[Prompt]
Reproduce, word for word, the lines in the material below starting with the one that has "C9: 10nF (GND, SIG2) -> 10nF (+12V, GND)" and going on through the one that has "TR3: NMOS 2N7002". Leave out all pictures.

*** Opening of Material for the task ***

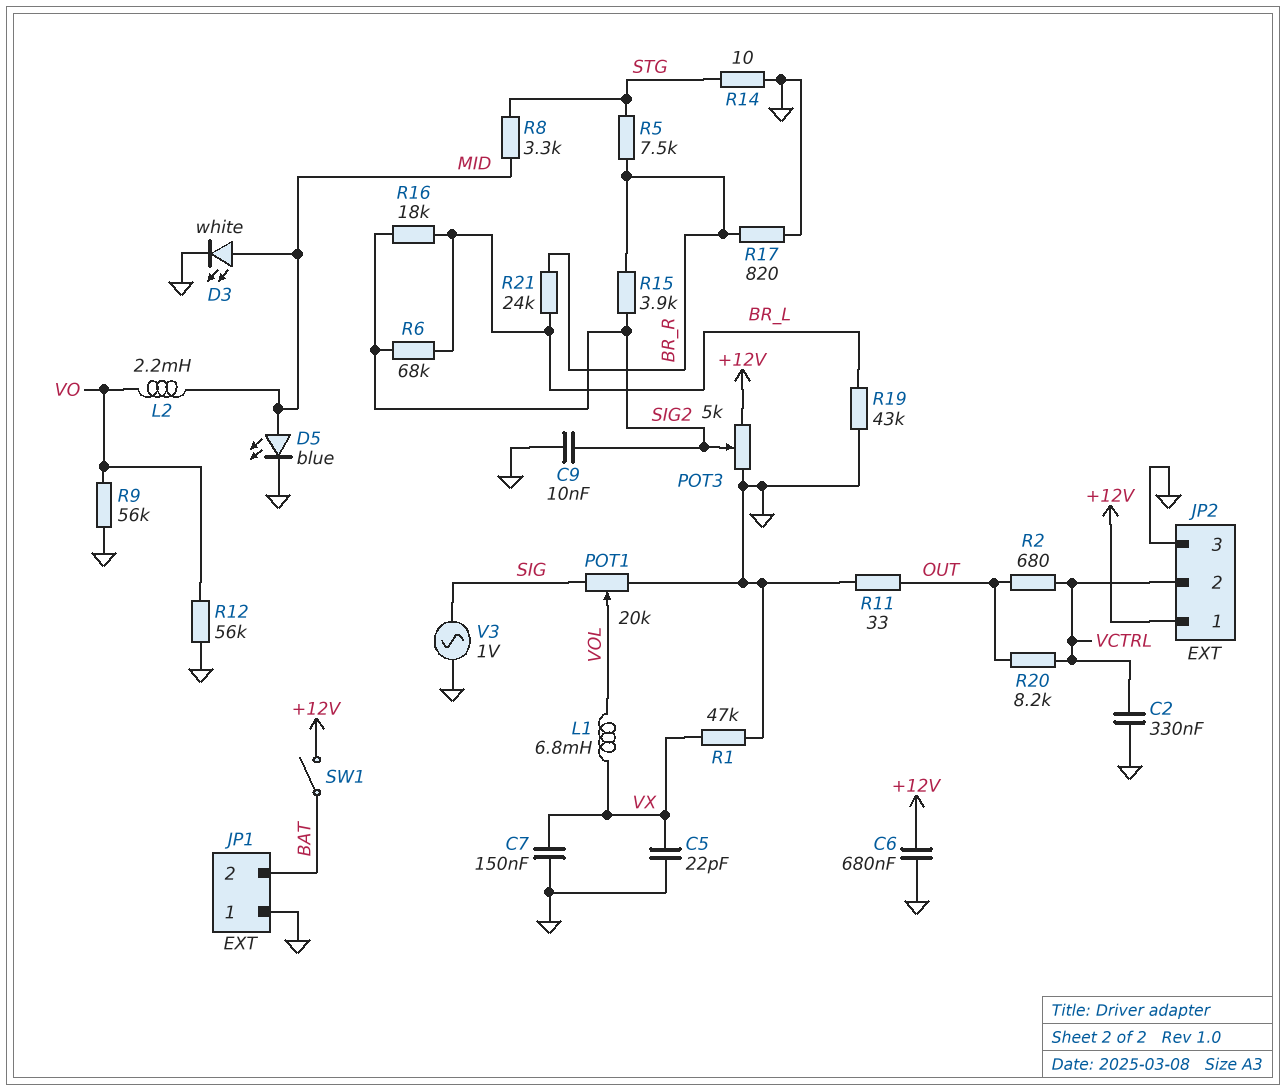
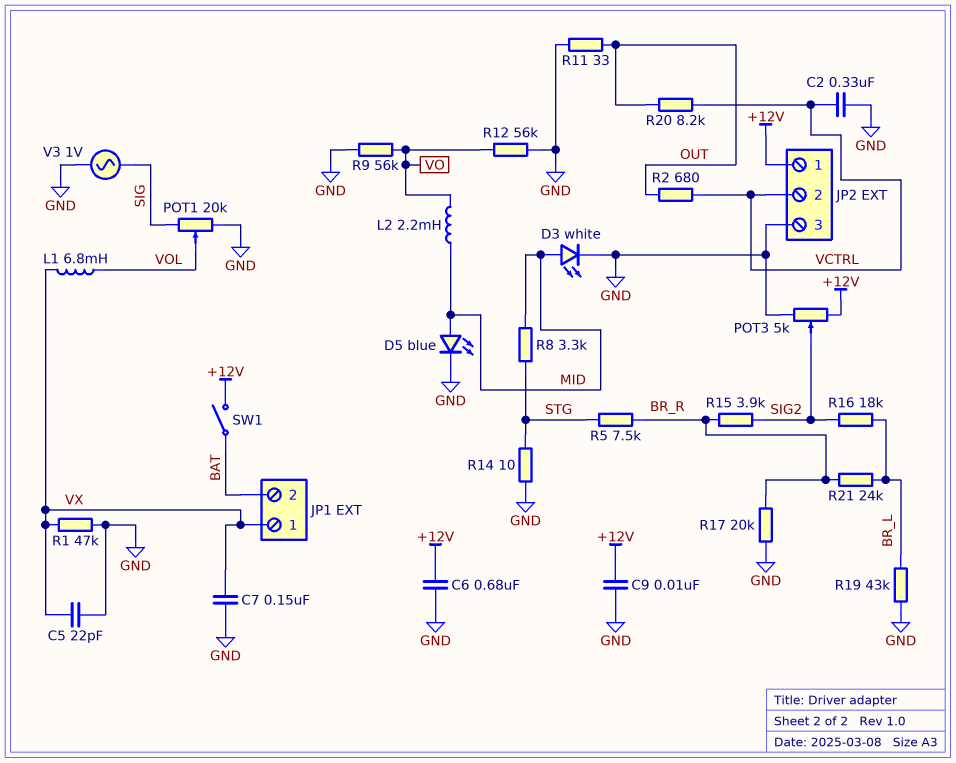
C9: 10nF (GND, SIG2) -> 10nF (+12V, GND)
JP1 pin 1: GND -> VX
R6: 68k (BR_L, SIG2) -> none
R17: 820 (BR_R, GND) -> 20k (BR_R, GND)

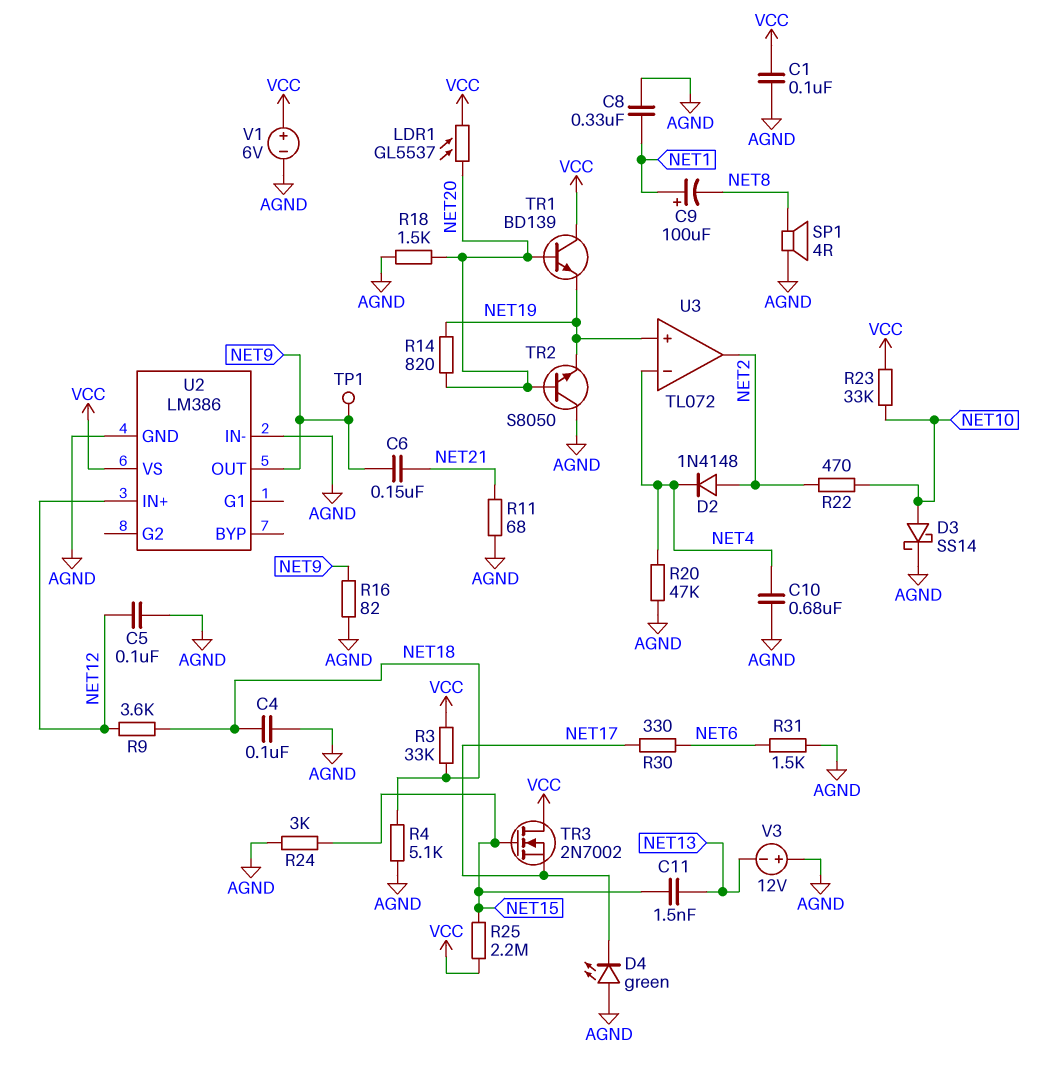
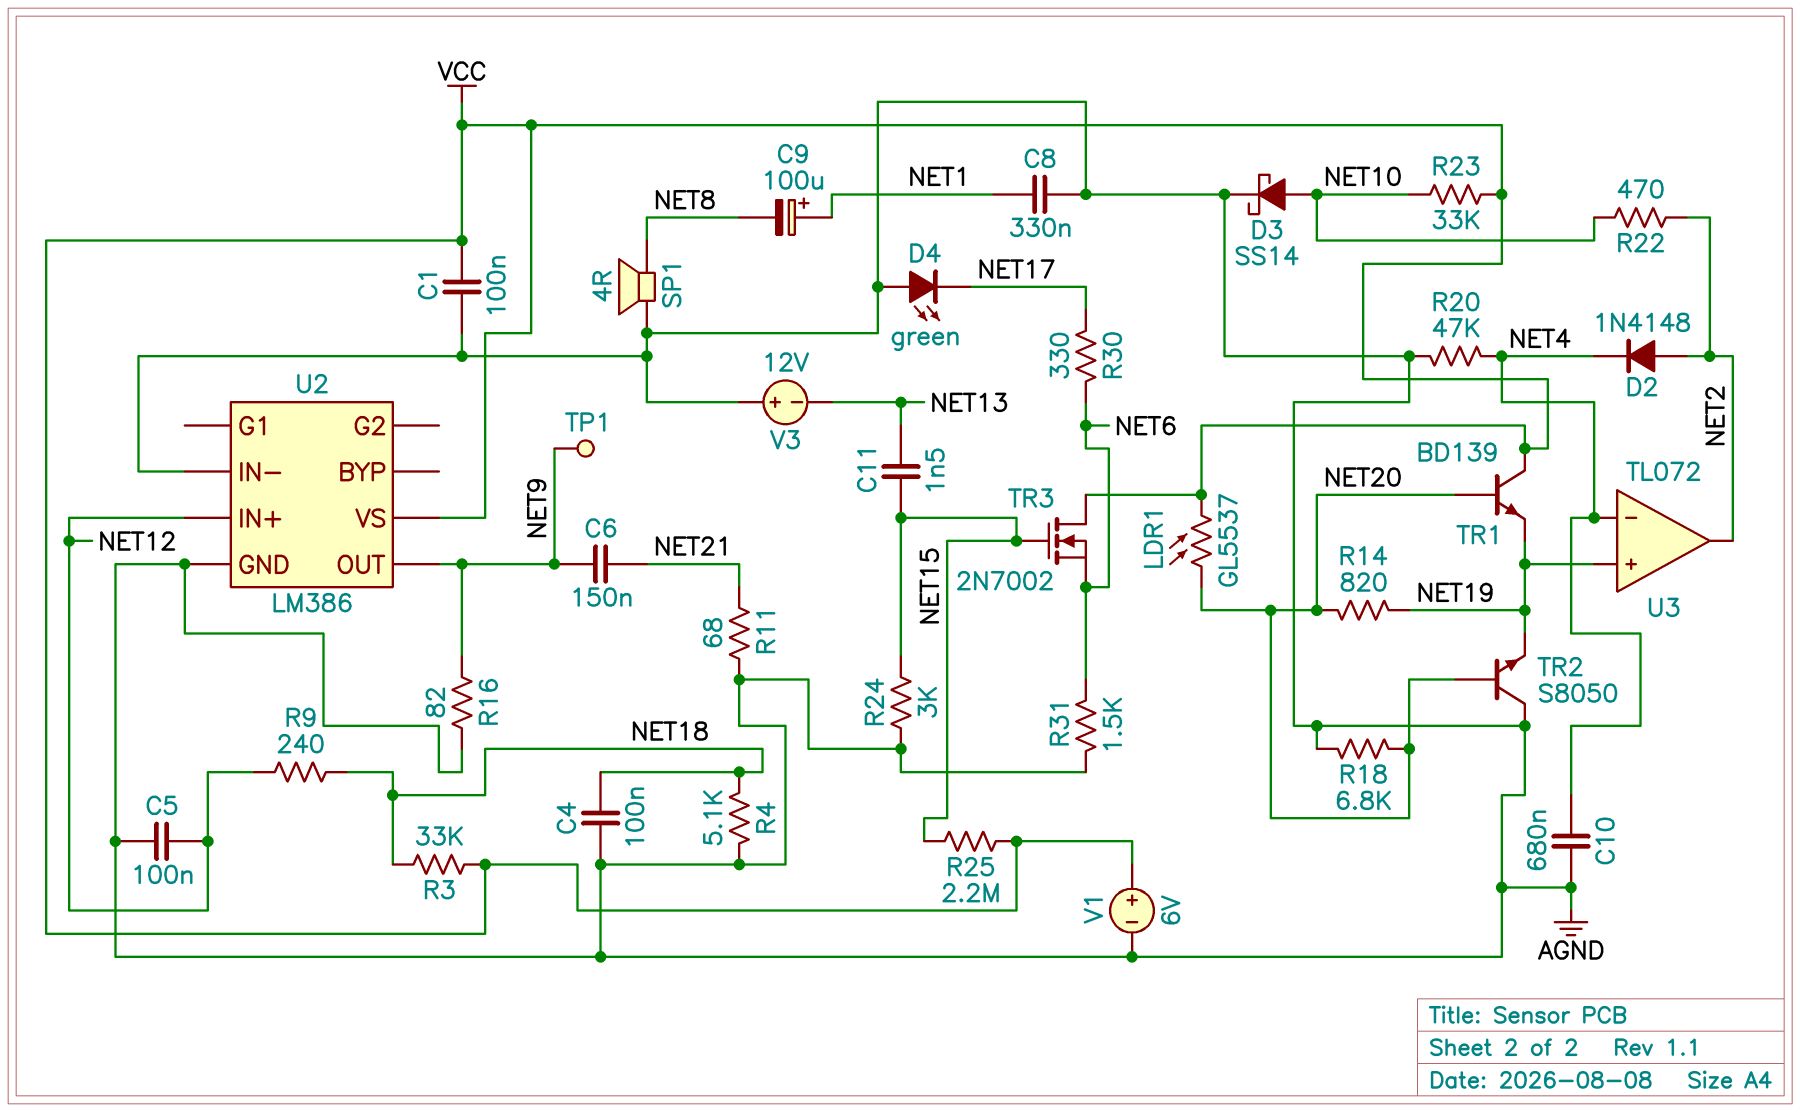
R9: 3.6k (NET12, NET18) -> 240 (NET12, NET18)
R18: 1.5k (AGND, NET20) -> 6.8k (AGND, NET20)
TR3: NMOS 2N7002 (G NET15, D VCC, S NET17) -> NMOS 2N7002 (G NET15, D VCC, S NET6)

*** Close of Material for the task ***
*** Opening of Material for the task ***

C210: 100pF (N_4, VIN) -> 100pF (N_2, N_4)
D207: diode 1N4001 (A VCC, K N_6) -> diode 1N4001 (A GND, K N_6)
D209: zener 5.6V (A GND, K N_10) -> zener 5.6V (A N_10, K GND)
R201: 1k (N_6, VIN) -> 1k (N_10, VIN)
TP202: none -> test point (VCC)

*** Close of Material for the task ***
*** Opening of Material for the task ***

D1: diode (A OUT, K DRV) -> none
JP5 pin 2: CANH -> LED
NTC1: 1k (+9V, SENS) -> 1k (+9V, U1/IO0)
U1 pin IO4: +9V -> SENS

*** Close of Material for the task ***

[Result for this task]
C9: 10nF (GND, SIG2) -> 10nF (+12V, GND)
JP1 pin 1: GND -> VX
R6: 68k (BR_L, SIG2) -> none
R17: 820 (BR_R, GND) -> 20k (BR_R, GND)

R9: 3.6k (NET12, NET18) -> 240 (NET12, NET18)
R18: 1.5k (AGND, NET20) -> 6.8k (AGND, NET20)
TR3: NMOS 2N7002 (G NET15, D VCC, S NET17) -> NMOS 2N7002 (G NET15, D VCC, S NET6)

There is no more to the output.